▸ DATA EXTRACT:
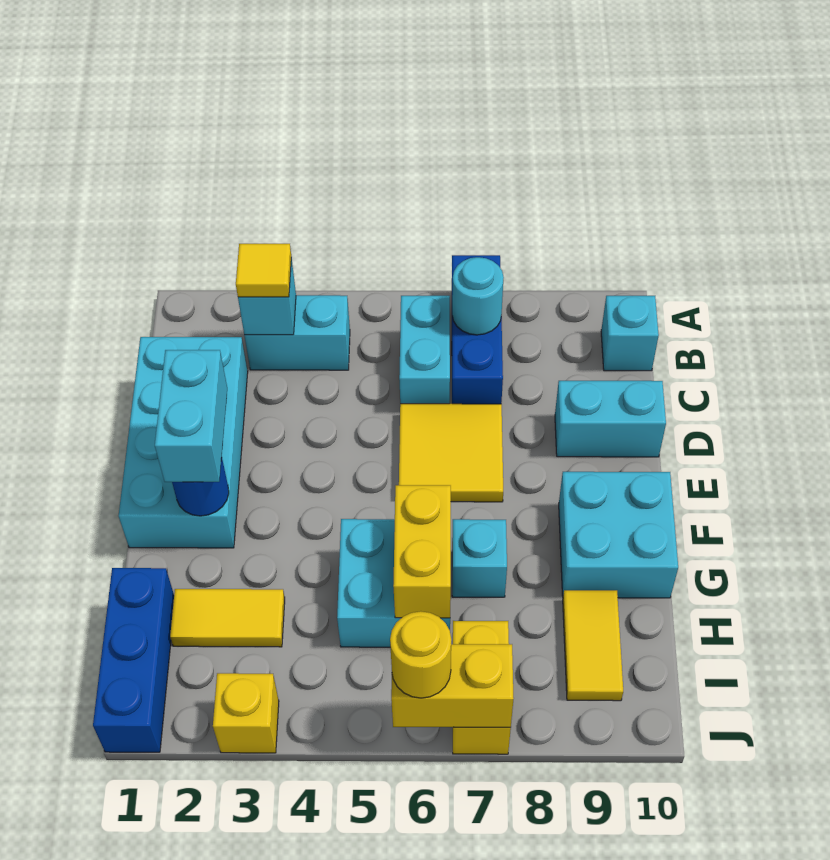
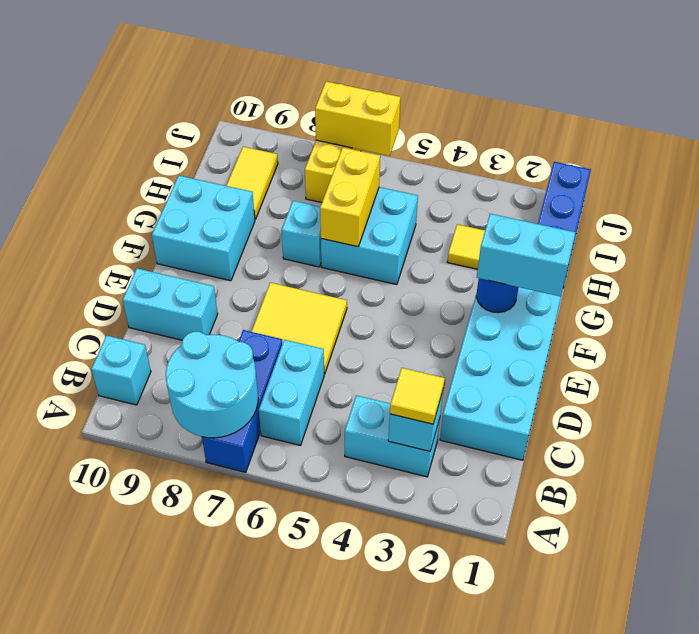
cyan round brick B7 level 2 -> cyan round brick A7:B8 level 2
cyan brick E2:F2 level 3 -> cyan brick F1:F2 level 3
yellow brick J3 level 1 -> none
yellow round brick J6 level 3 -> none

▸ WORK ITEM: For every line in the material above, note whether the word "round" appears, then state the number of lines where it does and nothing else.

▸ SOLUTION TO THE PROBLEM: 2